* **Exercise**:
Word for word, restate every line from the one with "(399, 305) = (551, 237): white" through the end of the records below, both included, and add nothing.

Colored object listings
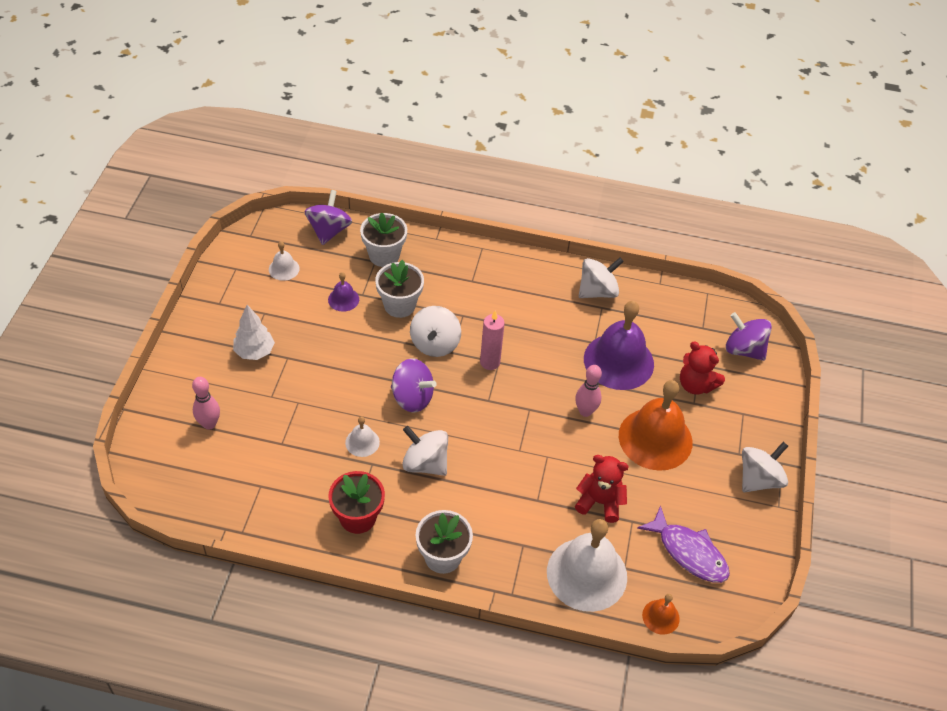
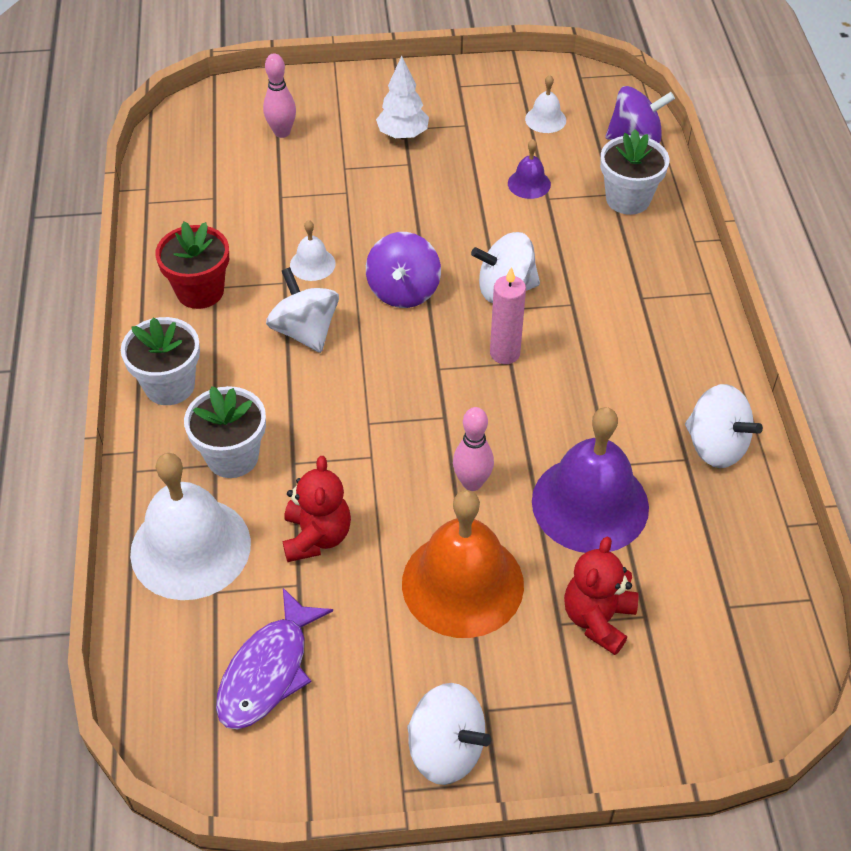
camera: 75 degrees right, 0 degrees up
(399, 305) = (551, 237): white flower pot -> white flower pot (232, 457)
(425, 463) = (305, 331): white spinning top -> white spinning top turned 45 degrees counterclockwise
(660, 617) = (145, 655): orange bell -> none
(744, 349) = (715, 678): purple spinning top -> none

* **Response to the exercise**:
(399, 305) = (551, 237): white flower pot -> white flower pot (232, 457)
(425, 463) = (305, 331): white spinning top -> white spinning top turned 45 degrees counterclockwise
(660, 617) = (145, 655): orange bell -> none
(744, 349) = (715, 678): purple spinning top -> none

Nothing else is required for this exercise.